__Task__:
All entries are to be quoted exactly; the images stay out of the copy.

__Entries provided__:
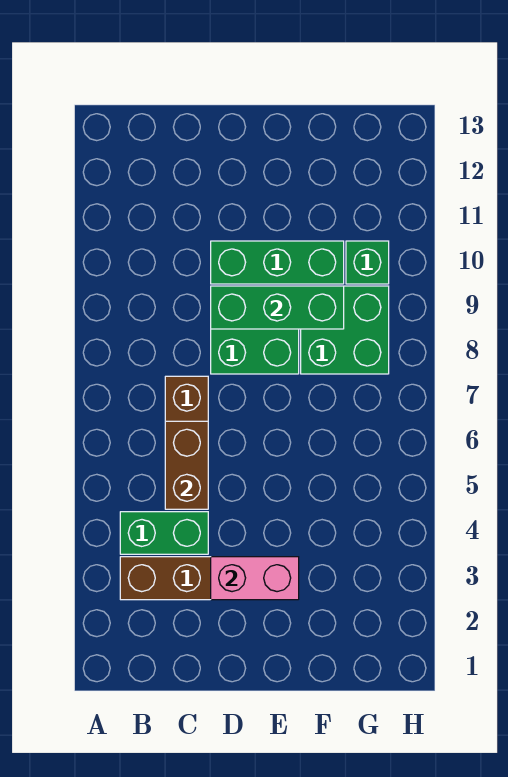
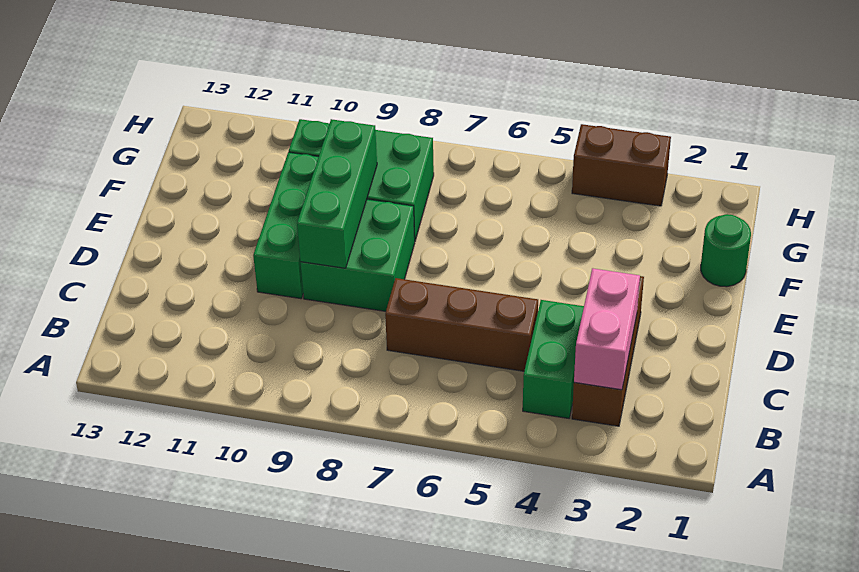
brown brick C5:C6 level 2 -> brown brick H3:H4 level 1
pink brick D3:E3 level 2 -> pink brick B3:C3 level 2
none -> green round brick F1 level 1

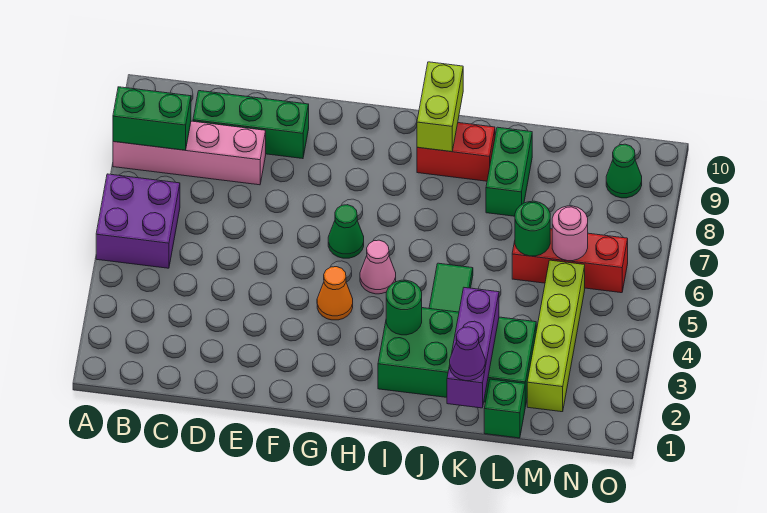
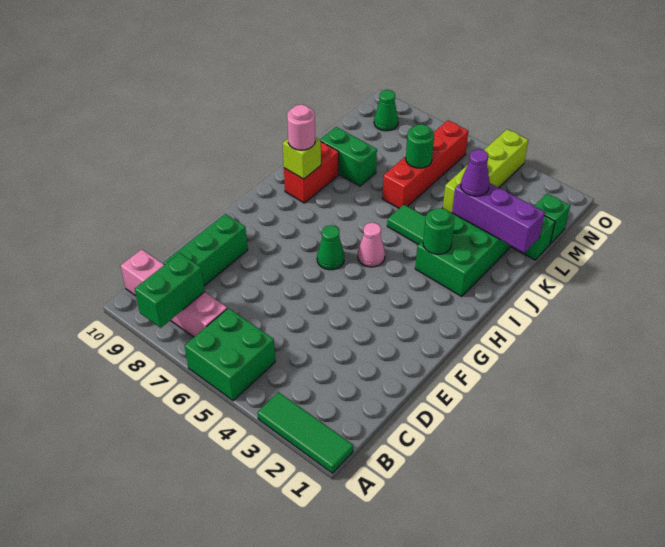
none -> green tile A1:A3 level 1
purple brick A5:B6 level 1 -> green brick A5:B6 level 1
pink brick A8:D8 level 1 -> pink brick B7:B10 level 1
orange cone G4 level 1 -> none
lime brick I9:I10 level 2 -> lime brick I9 level 2
purple cone K1 level 3 -> purple cone K3 level 3
red brick L6:N6 level 1 -> red brick K6:N6 level 1
none -> green brick M1 level 1
lime brick M2:M5 level 1 -> lime brick L4:O4 level 1
pink round brick M6 level 2 -> pink round brick I9 level 3

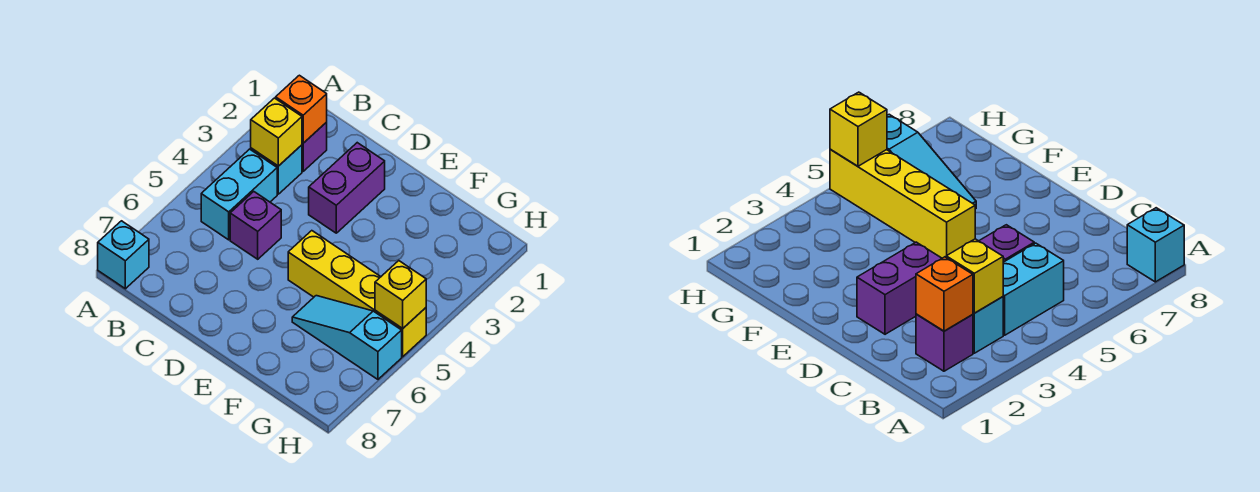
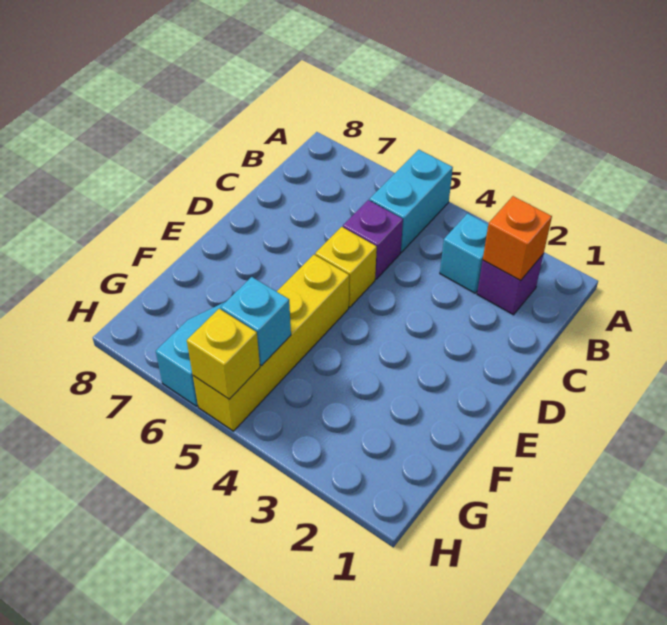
cyan brick A8 level 1 -> cyan brick G5 level 2
yellow brick B3 level 2 -> yellow brick D5 level 1
cyan brick B4:B5 level 1 -> cyan brick A5:B5 level 1
purple brick D2:D3 level 1 -> none

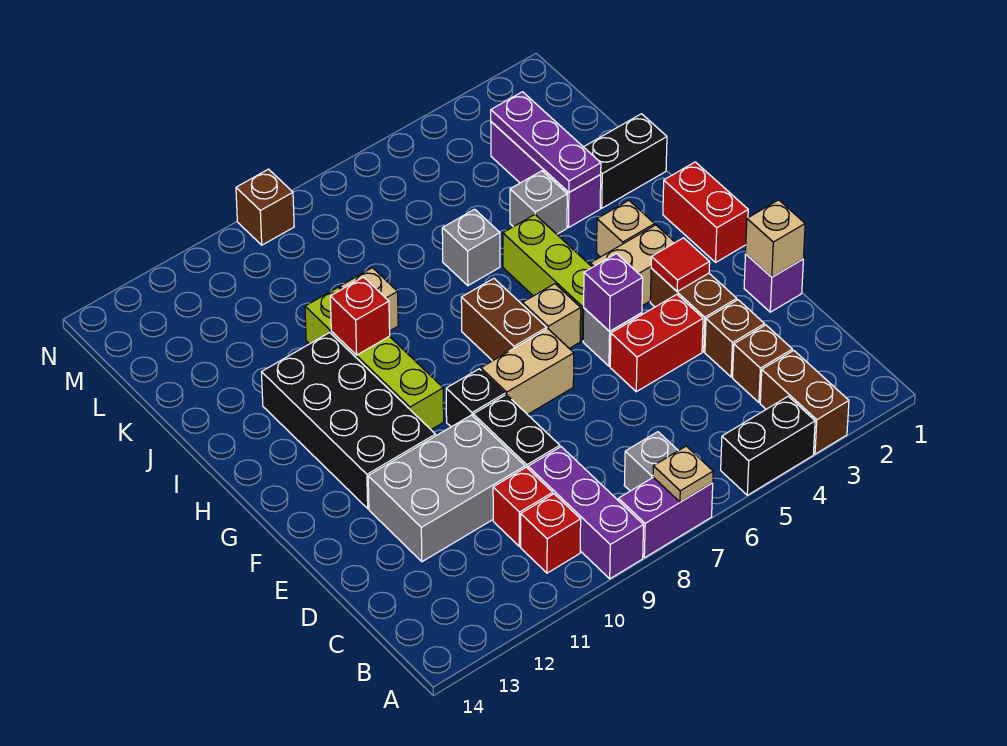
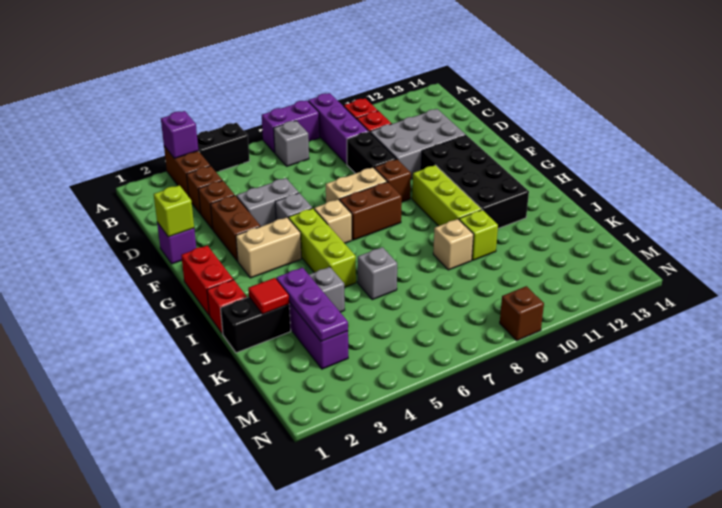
tan plate A7 level 2 -> none
tan brick E1 level 2 -> lime brick E1 level 2
red brick E4:E5 level 1 -> grey brick E4:E5 level 1
red tile F3 level 2 -> red tile J2 level 2
purple brick F5 level 2 -> purple brick A3 level 2
black brick F9 level 1 -> brown brick F9 level 1
brown brick G7:H7 level 1 -> brown brick G7:G8 level 1
tan brick H3 level 1 -> none
red brick I10 level 2 -> red brick I1 level 1

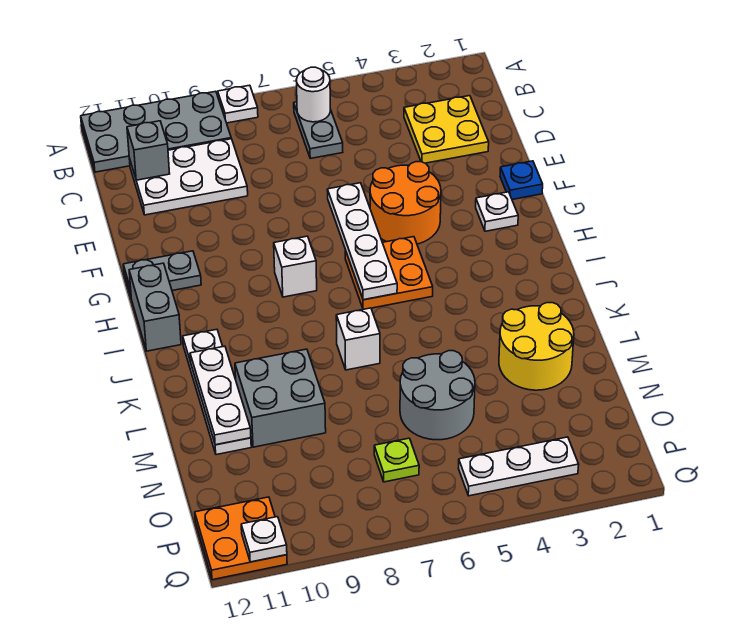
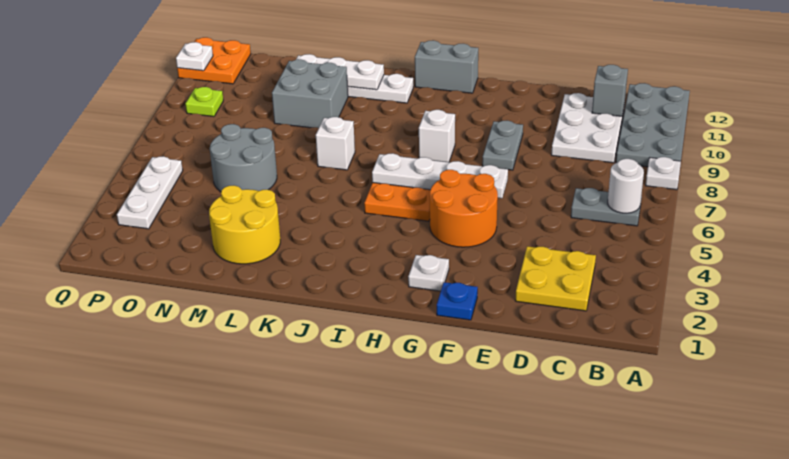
grey plate G11:G12 level 1 -> grey plate F8:F9 level 1
lime plate O7 level 1 -> lime plate P9 level 1

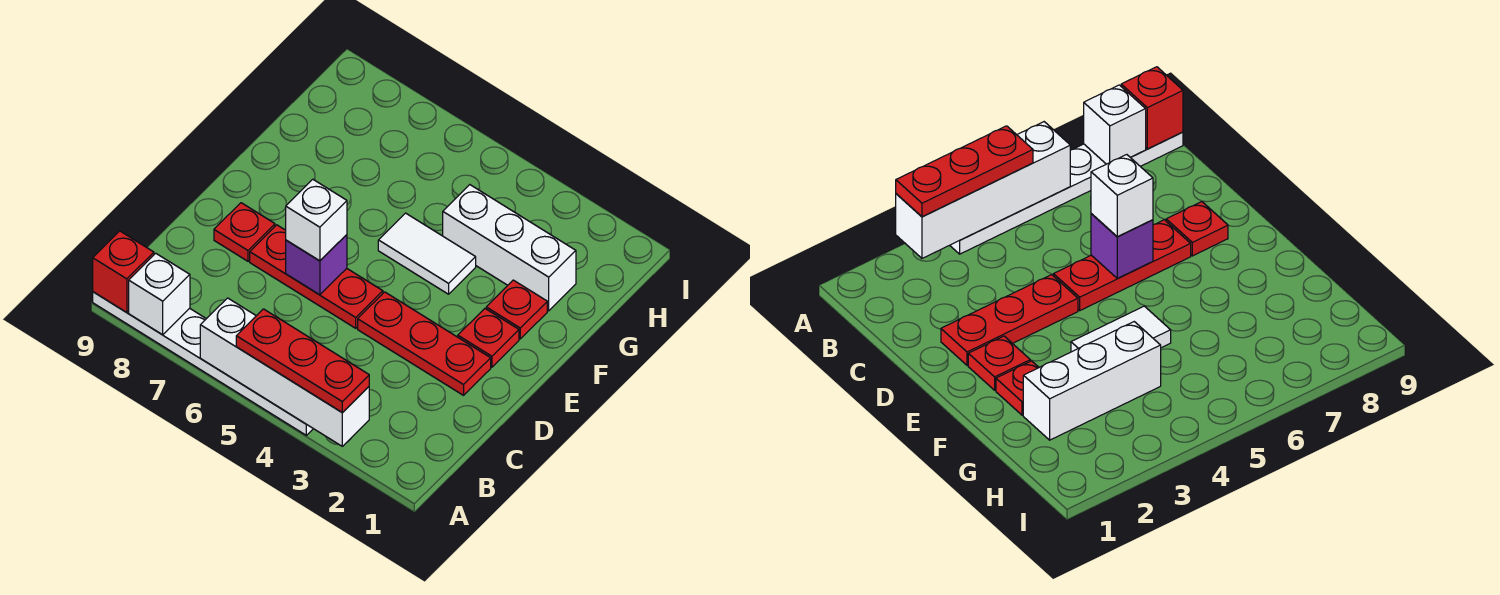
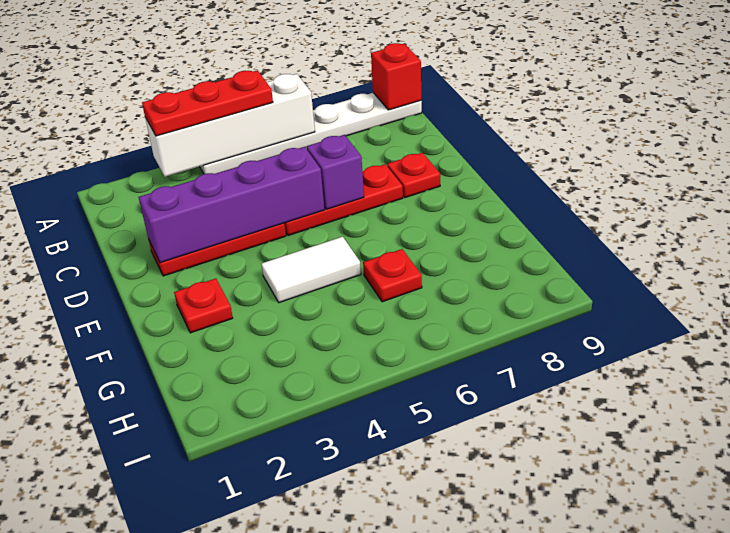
white brick A8 level 2 -> none
none -> purple brick D2:D5 level 2
white brick D6 level 3 -> none
red plate E2 level 1 -> red plate G6 level 1
white brick G2:G4 level 1 -> none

__Answer section__:
brown brick C5:C6 level 2 -> brown brick H3:H4 level 1
pink brick D3:E3 level 2 -> pink brick B3:C3 level 2
none -> green round brick F1 level 1

none -> green tile A1:A3 level 1
purple brick A5:B6 level 1 -> green brick A5:B6 level 1
pink brick A8:D8 level 1 -> pink brick B7:B10 level 1
orange cone G4 level 1 -> none
lime brick I9:I10 level 2 -> lime brick I9 level 2
purple cone K1 level 3 -> purple cone K3 level 3
red brick L6:N6 level 1 -> red brick K6:N6 level 1
none -> green brick M1 level 1
lime brick M2:M5 level 1 -> lime brick L4:O4 level 1
pink round brick M6 level 2 -> pink round brick I9 level 3

cyan brick A8 level 1 -> cyan brick G5 level 2
yellow brick B3 level 2 -> yellow brick D5 level 1
cyan brick B4:B5 level 1 -> cyan brick A5:B5 level 1
purple brick D2:D3 level 1 -> none

tan plate A7 level 2 -> none
tan brick E1 level 2 -> lime brick E1 level 2
red brick E4:E5 level 1 -> grey brick E4:E5 level 1
red tile F3 level 2 -> red tile J2 level 2
purple brick F5 level 2 -> purple brick A3 level 2
black brick F9 level 1 -> brown brick F9 level 1
brown brick G7:H7 level 1 -> brown brick G7:G8 level 1
tan brick H3 level 1 -> none
red brick I10 level 2 -> red brick I1 level 1

grey plate G11:G12 level 1 -> grey plate F8:F9 level 1
lime plate O7 level 1 -> lime plate P9 level 1

white brick A8 level 2 -> none
none -> purple brick D2:D5 level 2
white brick D6 level 3 -> none
red plate E2 level 1 -> red plate G6 level 1
white brick G2:G4 level 1 -> none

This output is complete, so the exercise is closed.